### Before-and-after change records
══════════════════════════════

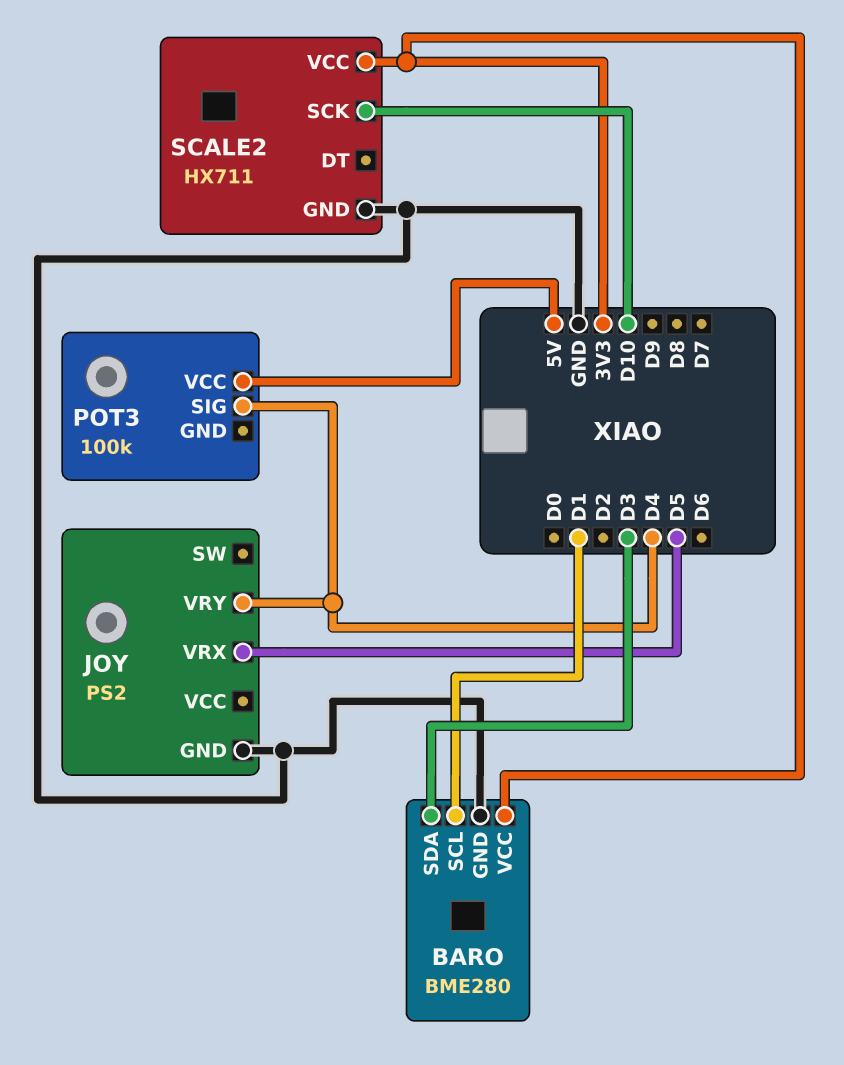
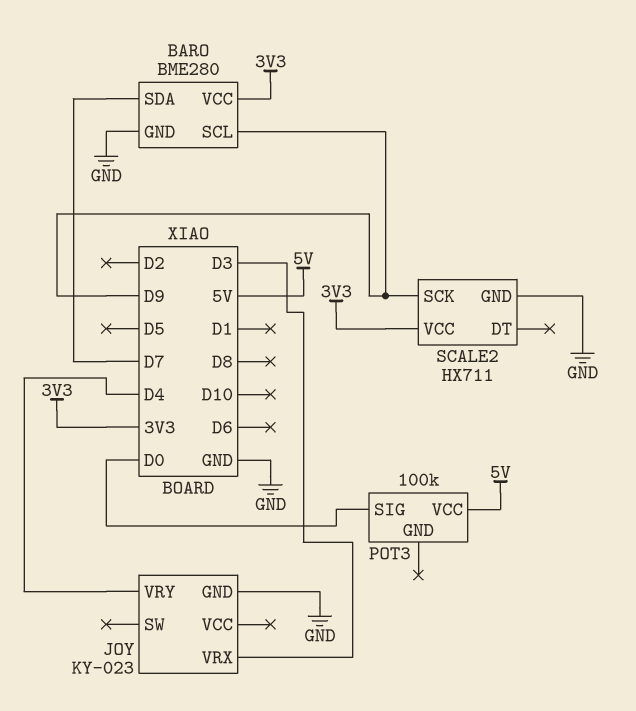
BARO pin SCL: D1 -> D9
BARO pin SDA: D3 -> D7
JOY: PS2 -> KY-023
JOY pin VRX: D5 -> D3
POT3 pin SIG: D4 -> D0
SCALE2 pin SCK: D10 -> D9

══════════════════════════════

### What is required
Look above for the line containing "JOY pin VRX: D5 -> D3". Return it and each line after it exactly, through the last line, and nothing more.

### Completed task
JOY pin VRX: D5 -> D3
POT3 pin SIG: D4 -> D0
SCALE2 pin SCK: D10 -> D9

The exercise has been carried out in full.